[Source data]
---

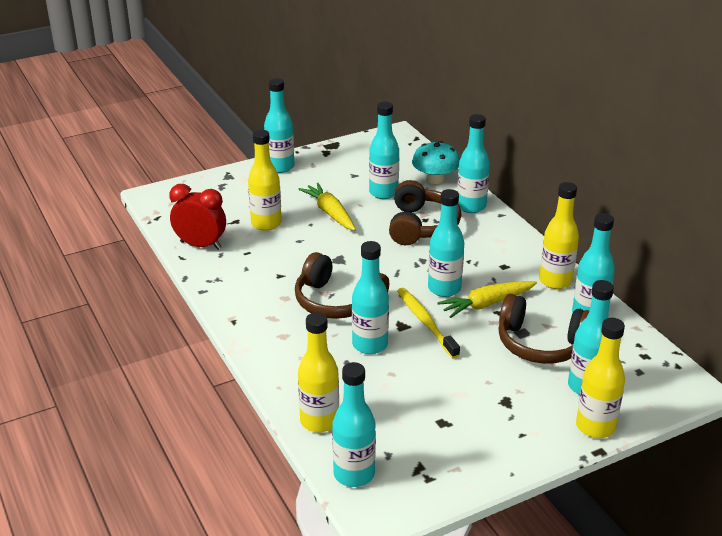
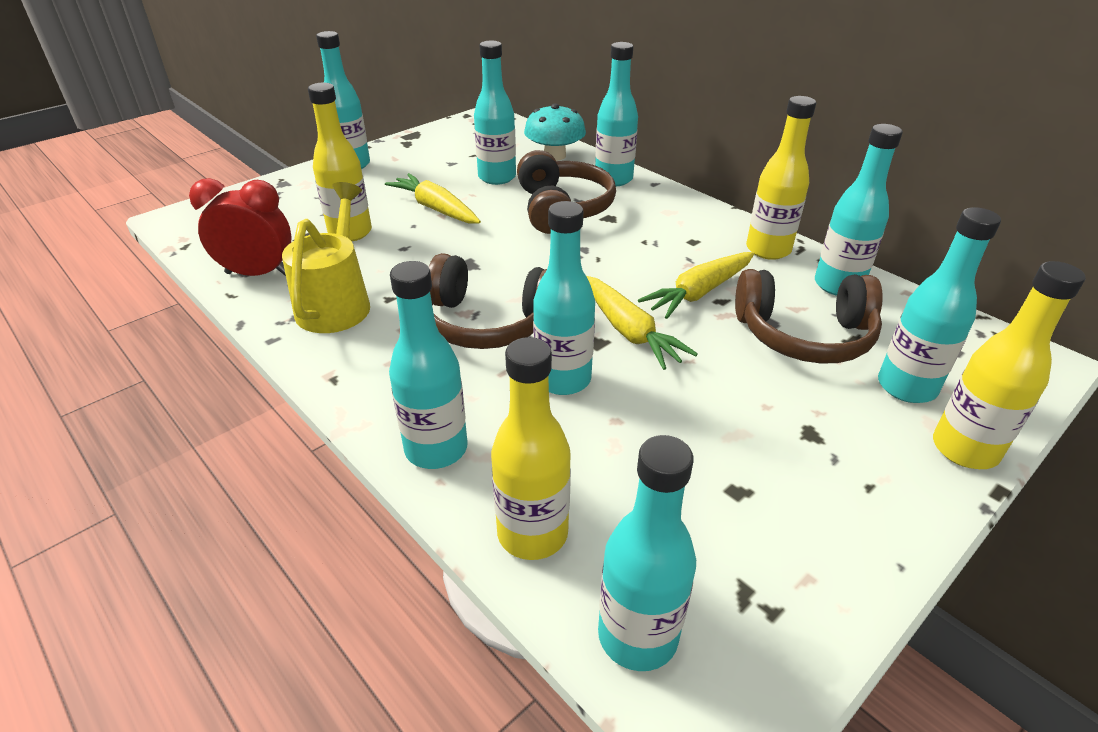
camera: 15 degrees left, 5 degrees up
yellow toothbrush [397,288,460,359] -> yellow carrot [586,276,698,370]
turquoise bottle [428,189,464,297] -> turquoise bottle moved to [389,261,468,469]
none -> yellow watering can [282,182,370,333]

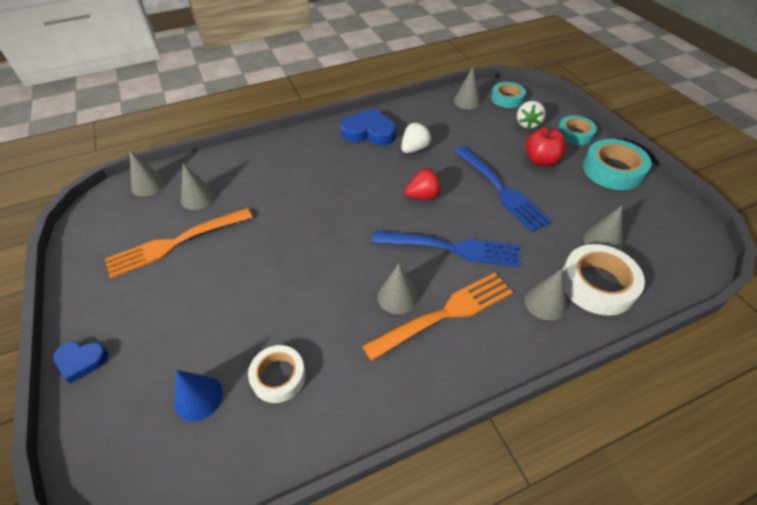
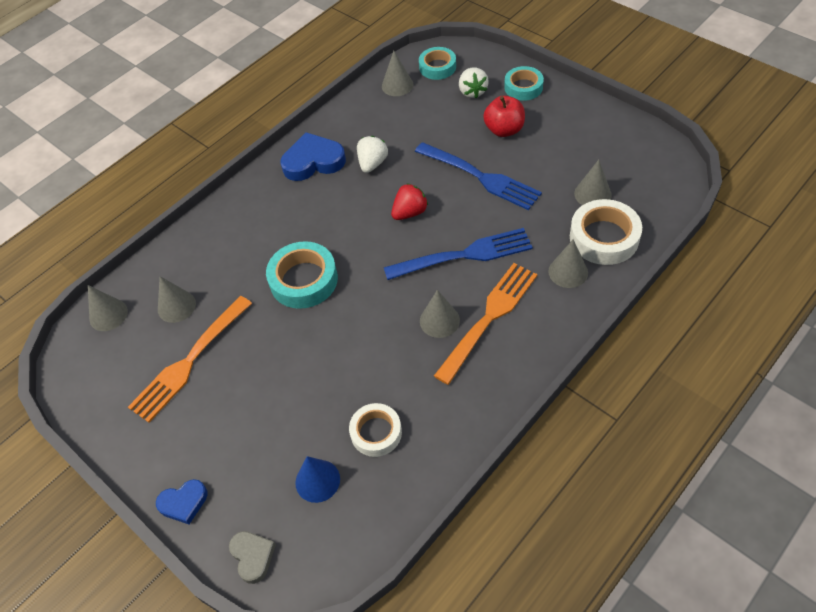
camera: 20 degrees left, 5 degrees up
turquoise tape [583,139,652,190] -> turquoise tape moved to [266,241,338,309]
none -> grey heart [229,531,276,584]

---

Assignment ▸ Could you set down every record above exactly as written, leaving out the pictures?

Response box ▸
camera: 15 degrees left, 5 degrees up
yellow toothbrush [397,288,460,359] -> yellow carrot [586,276,698,370]
turquoise bottle [428,189,464,297] -> turquoise bottle moved to [389,261,468,469]
none -> yellow watering can [282,182,370,333]

camera: 20 degrees left, 5 degrees up
turquoise tape [583,139,652,190] -> turquoise tape moved to [266,241,338,309]
none -> grey heart [229,531,276,584]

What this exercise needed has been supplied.